╭─ PROVIDED DATA

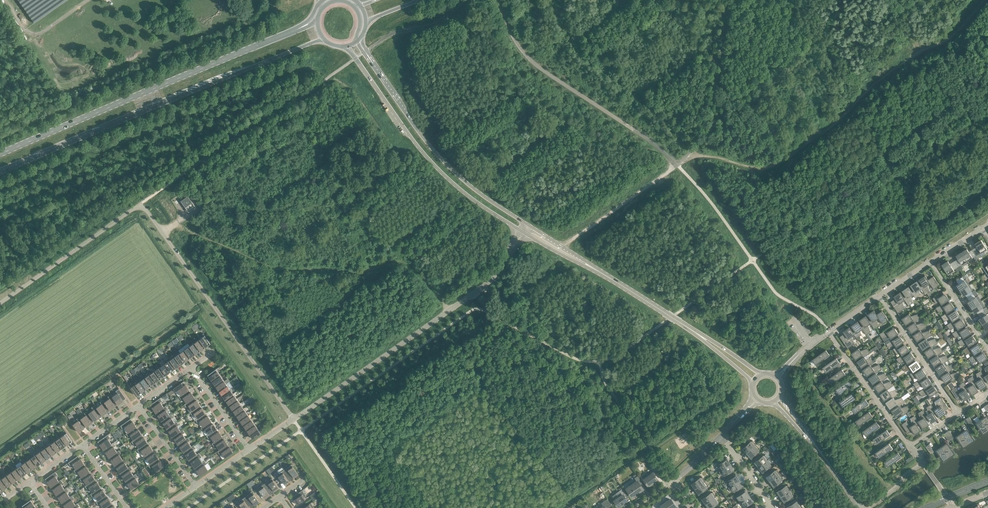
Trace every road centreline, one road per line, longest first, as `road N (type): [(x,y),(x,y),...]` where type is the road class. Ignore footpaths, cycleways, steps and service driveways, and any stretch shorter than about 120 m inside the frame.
road 1 (trunk): [(0,171),(324,39)]
road 2 (trunk): [(296,30),(0,155)]
road 3 (residential): [(511,249),(489,282),(294,419)]
road 4 (residential): [(294,419),(141,204)]
road 5 (secondary): [(346,46),(427,158),(518,228)]
road 6 (secondary): [(525,224),(434,151),(370,59)]
road 7 (residential): [(0,304),(141,204)]
road 8 (residential): [(880,297),(959,414)]
road 9 (residential): [(828,332),(911,446)]
road 10 (secondary): [(700,336),(593,268)]

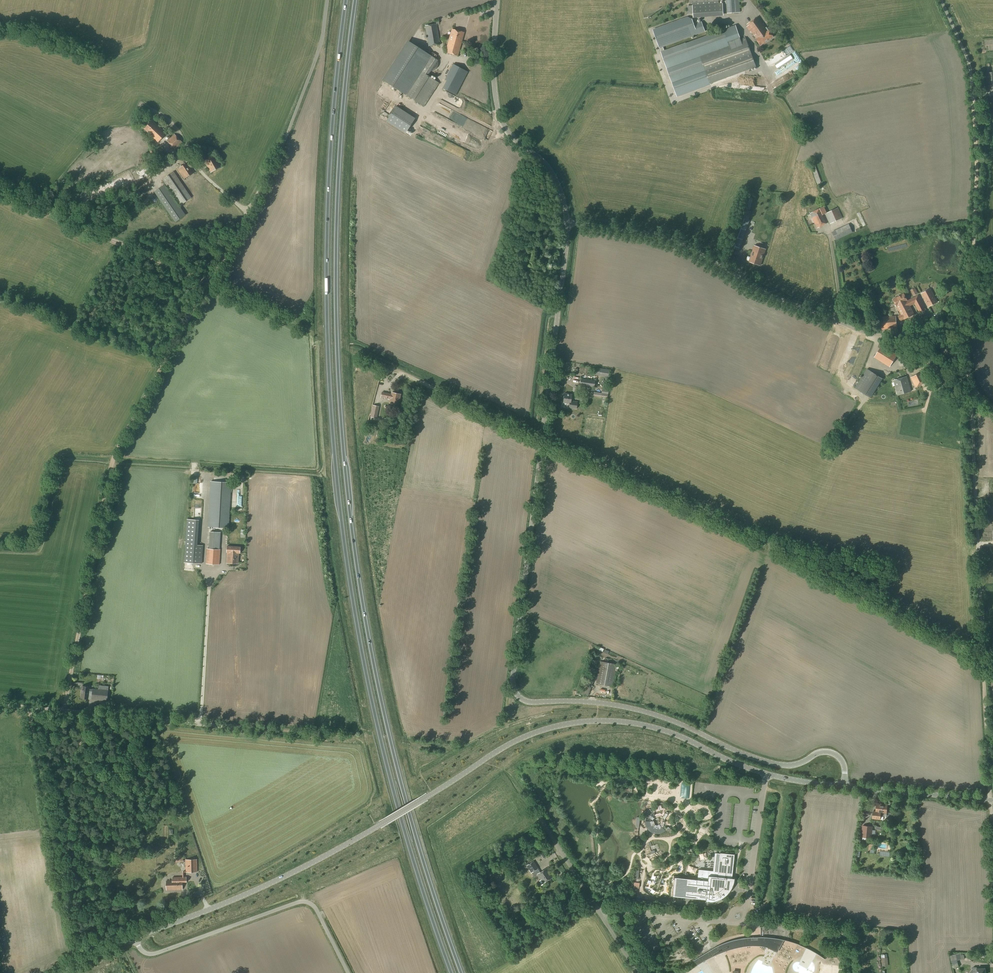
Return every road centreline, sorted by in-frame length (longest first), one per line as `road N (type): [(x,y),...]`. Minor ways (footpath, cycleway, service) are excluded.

╰─

ACTIVITY »
Whatever pictures the entries contain, omit them, and write the rest out exactly.

SOLUTION »
Trace every road centreline, one road per line, longest first, as `road N (type): [(x,y),(x,y),...]` where type is the road class. Ignore footpaths, cycleways, steps and service driveways, and any stretch shorter than about 120 m inside the frame.
road 1 (trunk): [(0,171),(324,39)]
road 2 (trunk): [(296,30),(0,155)]
road 3 (residential): [(511,249),(489,282),(294,419)]
road 4 (residential): [(294,419),(141,204)]
road 5 (secondary): [(346,46),(427,158),(518,228)]
road 6 (secondary): [(525,224),(434,151),(370,59)]
road 7 (residential): [(0,304),(141,204)]
road 8 (residential): [(880,297),(959,414)]
road 9 (residential): [(828,332),(911,446)]
road 10 (secondary): [(700,336),(593,268)]

Return every road centreline, sorted by in-frame length (longest first), one per line as `road N (type): [(x,y),...]`. Minor ways (footpath, cycleway, service) are excluded.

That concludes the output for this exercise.